- _Task item_:
Write out the records again exactly. Nothing should be dropped.
== Segment start ==
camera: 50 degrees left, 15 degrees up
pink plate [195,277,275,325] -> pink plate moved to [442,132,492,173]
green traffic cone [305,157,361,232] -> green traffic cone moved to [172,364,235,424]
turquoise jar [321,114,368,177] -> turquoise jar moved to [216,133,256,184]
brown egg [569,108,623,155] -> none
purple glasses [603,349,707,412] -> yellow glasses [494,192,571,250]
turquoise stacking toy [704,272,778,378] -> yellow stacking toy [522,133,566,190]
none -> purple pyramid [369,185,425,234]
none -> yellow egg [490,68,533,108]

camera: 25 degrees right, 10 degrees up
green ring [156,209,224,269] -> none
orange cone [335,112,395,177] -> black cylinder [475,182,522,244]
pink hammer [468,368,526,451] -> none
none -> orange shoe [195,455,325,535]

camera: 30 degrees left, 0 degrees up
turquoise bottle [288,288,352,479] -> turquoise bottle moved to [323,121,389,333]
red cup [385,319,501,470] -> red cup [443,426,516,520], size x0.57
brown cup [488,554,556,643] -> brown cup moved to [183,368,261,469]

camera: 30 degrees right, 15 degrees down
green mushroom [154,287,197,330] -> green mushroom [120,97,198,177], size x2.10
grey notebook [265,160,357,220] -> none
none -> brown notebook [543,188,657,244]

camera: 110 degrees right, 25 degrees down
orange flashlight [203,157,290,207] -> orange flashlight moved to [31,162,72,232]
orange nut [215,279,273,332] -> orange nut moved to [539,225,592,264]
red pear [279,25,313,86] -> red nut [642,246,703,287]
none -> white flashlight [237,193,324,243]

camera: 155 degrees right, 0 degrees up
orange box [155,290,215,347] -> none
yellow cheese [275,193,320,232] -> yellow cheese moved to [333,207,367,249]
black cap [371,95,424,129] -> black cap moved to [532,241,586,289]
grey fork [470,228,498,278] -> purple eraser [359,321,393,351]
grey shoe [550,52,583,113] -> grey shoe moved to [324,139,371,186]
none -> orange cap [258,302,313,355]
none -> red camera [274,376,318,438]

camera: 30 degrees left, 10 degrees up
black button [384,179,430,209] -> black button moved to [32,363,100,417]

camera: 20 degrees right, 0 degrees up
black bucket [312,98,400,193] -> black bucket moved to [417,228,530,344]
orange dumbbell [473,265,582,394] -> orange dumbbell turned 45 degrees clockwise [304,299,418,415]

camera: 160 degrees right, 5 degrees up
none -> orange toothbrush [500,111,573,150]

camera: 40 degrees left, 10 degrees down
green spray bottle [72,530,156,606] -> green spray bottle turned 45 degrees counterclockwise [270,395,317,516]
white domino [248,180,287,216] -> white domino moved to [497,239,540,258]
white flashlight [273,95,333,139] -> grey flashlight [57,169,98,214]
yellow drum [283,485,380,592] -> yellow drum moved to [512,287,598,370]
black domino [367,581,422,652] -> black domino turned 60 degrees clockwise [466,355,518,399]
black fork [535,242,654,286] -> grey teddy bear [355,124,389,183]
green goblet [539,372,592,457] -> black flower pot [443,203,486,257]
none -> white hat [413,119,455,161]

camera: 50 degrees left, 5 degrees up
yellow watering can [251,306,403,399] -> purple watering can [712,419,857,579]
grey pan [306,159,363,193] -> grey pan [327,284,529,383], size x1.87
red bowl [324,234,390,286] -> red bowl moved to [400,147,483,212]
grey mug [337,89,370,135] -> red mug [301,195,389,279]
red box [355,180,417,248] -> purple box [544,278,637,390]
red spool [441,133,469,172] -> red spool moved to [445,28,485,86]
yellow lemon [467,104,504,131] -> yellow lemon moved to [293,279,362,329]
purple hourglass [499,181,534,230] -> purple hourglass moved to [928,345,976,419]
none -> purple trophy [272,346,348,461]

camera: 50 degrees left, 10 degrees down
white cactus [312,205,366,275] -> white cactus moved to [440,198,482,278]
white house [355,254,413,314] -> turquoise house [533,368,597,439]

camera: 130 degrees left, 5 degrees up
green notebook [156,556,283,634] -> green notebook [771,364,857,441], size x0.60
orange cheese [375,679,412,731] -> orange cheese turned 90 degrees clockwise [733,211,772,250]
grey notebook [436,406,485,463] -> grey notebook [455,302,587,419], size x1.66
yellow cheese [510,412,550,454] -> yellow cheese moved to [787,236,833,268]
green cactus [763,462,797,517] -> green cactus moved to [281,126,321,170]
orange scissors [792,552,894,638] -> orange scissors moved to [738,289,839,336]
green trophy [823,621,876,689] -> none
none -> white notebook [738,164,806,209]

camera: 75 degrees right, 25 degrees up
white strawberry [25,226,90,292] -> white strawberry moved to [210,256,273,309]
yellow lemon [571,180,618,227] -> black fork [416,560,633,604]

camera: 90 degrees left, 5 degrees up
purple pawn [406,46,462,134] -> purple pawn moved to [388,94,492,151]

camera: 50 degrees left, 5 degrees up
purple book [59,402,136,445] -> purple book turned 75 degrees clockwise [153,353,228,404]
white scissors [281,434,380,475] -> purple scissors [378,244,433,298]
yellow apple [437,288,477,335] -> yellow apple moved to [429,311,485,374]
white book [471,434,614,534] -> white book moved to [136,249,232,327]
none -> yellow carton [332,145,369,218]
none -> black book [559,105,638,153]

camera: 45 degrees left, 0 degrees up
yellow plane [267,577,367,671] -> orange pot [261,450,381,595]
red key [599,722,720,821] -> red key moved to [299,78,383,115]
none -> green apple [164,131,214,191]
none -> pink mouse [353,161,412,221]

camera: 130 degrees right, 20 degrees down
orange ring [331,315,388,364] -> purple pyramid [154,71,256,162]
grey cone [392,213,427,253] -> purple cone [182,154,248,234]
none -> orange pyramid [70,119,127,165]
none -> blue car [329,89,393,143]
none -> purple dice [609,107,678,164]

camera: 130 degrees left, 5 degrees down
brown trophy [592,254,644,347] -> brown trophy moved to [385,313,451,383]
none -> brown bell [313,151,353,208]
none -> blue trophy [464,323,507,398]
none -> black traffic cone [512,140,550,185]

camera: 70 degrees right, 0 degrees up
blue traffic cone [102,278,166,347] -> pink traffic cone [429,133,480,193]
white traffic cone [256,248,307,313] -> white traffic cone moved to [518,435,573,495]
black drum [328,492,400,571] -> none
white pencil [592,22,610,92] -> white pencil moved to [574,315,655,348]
== Segment end ==
- _Written answer_:
camera: 50 degrees left, 15 degrees up
pink plate [195,277,275,325] -> pink plate moved to [442,132,492,173]
green traffic cone [305,157,361,232] -> green traffic cone moved to [172,364,235,424]
turquoise jar [321,114,368,177] -> turquoise jar moved to [216,133,256,184]
brown egg [569,108,623,155] -> none
purple glasses [603,349,707,412] -> yellow glasses [494,192,571,250]
turquoise stacking toy [704,272,778,378] -> yellow stacking toy [522,133,566,190]
none -> purple pyramid [369,185,425,234]
none -> yellow egg [490,68,533,108]

camera: 25 degrees right, 10 degrees up
green ring [156,209,224,269] -> none
orange cone [335,112,395,177] -> black cylinder [475,182,522,244]
pink hammer [468,368,526,451] -> none
none -> orange shoe [195,455,325,535]

camera: 30 degrees left, 0 degrees up
turquoise bottle [288,288,352,479] -> turquoise bottle moved to [323,121,389,333]
red cup [385,319,501,470] -> red cup [443,426,516,520], size x0.57
brown cup [488,554,556,643] -> brown cup moved to [183,368,261,469]

camera: 30 degrees right, 15 degrees down
green mushroom [154,287,197,330] -> green mushroom [120,97,198,177], size x2.10
grey notebook [265,160,357,220] -> none
none -> brown notebook [543,188,657,244]

camera: 110 degrees right, 25 degrees down
orange flashlight [203,157,290,207] -> orange flashlight moved to [31,162,72,232]
orange nut [215,279,273,332] -> orange nut moved to [539,225,592,264]
red pear [279,25,313,86] -> red nut [642,246,703,287]
none -> white flashlight [237,193,324,243]

camera: 155 degrees right, 0 degrees up
orange box [155,290,215,347] -> none
yellow cheese [275,193,320,232] -> yellow cheese moved to [333,207,367,249]
black cap [371,95,424,129] -> black cap moved to [532,241,586,289]
grey fork [470,228,498,278] -> purple eraser [359,321,393,351]
grey shoe [550,52,583,113] -> grey shoe moved to [324,139,371,186]
none -> orange cap [258,302,313,355]
none -> red camera [274,376,318,438]

camera: 30 degrees left, 10 degrees up
black button [384,179,430,209] -> black button moved to [32,363,100,417]

camera: 20 degrees right, 0 degrees up
black bucket [312,98,400,193] -> black bucket moved to [417,228,530,344]
orange dumbbell [473,265,582,394] -> orange dumbbell turned 45 degrees clockwise [304,299,418,415]

camera: 160 degrees right, 5 degrees up
none -> orange toothbrush [500,111,573,150]

camera: 40 degrees left, 10 degrees down
green spray bottle [72,530,156,606] -> green spray bottle turned 45 degrees counterclockwise [270,395,317,516]
white domino [248,180,287,216] -> white domino moved to [497,239,540,258]
white flashlight [273,95,333,139] -> grey flashlight [57,169,98,214]
yellow drum [283,485,380,592] -> yellow drum moved to [512,287,598,370]
black domino [367,581,422,652] -> black domino turned 60 degrees clockwise [466,355,518,399]
black fork [535,242,654,286] -> grey teddy bear [355,124,389,183]
green goblet [539,372,592,457] -> black flower pot [443,203,486,257]
none -> white hat [413,119,455,161]

camera: 50 degrees left, 5 degrees up
yellow watering can [251,306,403,399] -> purple watering can [712,419,857,579]
grey pan [306,159,363,193] -> grey pan [327,284,529,383], size x1.87
red bowl [324,234,390,286] -> red bowl moved to [400,147,483,212]
grey mug [337,89,370,135] -> red mug [301,195,389,279]
red box [355,180,417,248] -> purple box [544,278,637,390]
red spool [441,133,469,172] -> red spool moved to [445,28,485,86]
yellow lemon [467,104,504,131] -> yellow lemon moved to [293,279,362,329]
purple hourglass [499,181,534,230] -> purple hourglass moved to [928,345,976,419]
none -> purple trophy [272,346,348,461]

camera: 50 degrees left, 10 degrees down
white cactus [312,205,366,275] -> white cactus moved to [440,198,482,278]
white house [355,254,413,314] -> turquoise house [533,368,597,439]

camera: 130 degrees left, 5 degrees up
green notebook [156,556,283,634] -> green notebook [771,364,857,441], size x0.60
orange cheese [375,679,412,731] -> orange cheese turned 90 degrees clockwise [733,211,772,250]
grey notebook [436,406,485,463] -> grey notebook [455,302,587,419], size x1.66
yellow cheese [510,412,550,454] -> yellow cheese moved to [787,236,833,268]
green cactus [763,462,797,517] -> green cactus moved to [281,126,321,170]
orange scissors [792,552,894,638] -> orange scissors moved to [738,289,839,336]
green trophy [823,621,876,689] -> none
none -> white notebook [738,164,806,209]

camera: 75 degrees right, 25 degrees up
white strawberry [25,226,90,292] -> white strawberry moved to [210,256,273,309]
yellow lemon [571,180,618,227] -> black fork [416,560,633,604]

camera: 90 degrees left, 5 degrees up
purple pawn [406,46,462,134] -> purple pawn moved to [388,94,492,151]

camera: 50 degrees left, 5 degrees up
purple book [59,402,136,445] -> purple book turned 75 degrees clockwise [153,353,228,404]
white scissors [281,434,380,475] -> purple scissors [378,244,433,298]
yellow apple [437,288,477,335] -> yellow apple moved to [429,311,485,374]
white book [471,434,614,534] -> white book moved to [136,249,232,327]
none -> yellow carton [332,145,369,218]
none -> black book [559,105,638,153]

camera: 45 degrees left, 0 degrees up
yellow plane [267,577,367,671] -> orange pot [261,450,381,595]
red key [599,722,720,821] -> red key moved to [299,78,383,115]
none -> green apple [164,131,214,191]
none -> pink mouse [353,161,412,221]

camera: 130 degrees right, 20 degrees down
orange ring [331,315,388,364] -> purple pyramid [154,71,256,162]
grey cone [392,213,427,253] -> purple cone [182,154,248,234]
none -> orange pyramid [70,119,127,165]
none -> blue car [329,89,393,143]
none -> purple dice [609,107,678,164]

camera: 130 degrees left, 5 degrees down
brown trophy [592,254,644,347] -> brown trophy moved to [385,313,451,383]
none -> brown bell [313,151,353,208]
none -> blue trophy [464,323,507,398]
none -> black traffic cone [512,140,550,185]

camera: 70 degrees right, 0 degrees up
blue traffic cone [102,278,166,347] -> pink traffic cone [429,133,480,193]
white traffic cone [256,248,307,313] -> white traffic cone moved to [518,435,573,495]
black drum [328,492,400,571] -> none
white pencil [592,22,610,92] -> white pencil moved to [574,315,655,348]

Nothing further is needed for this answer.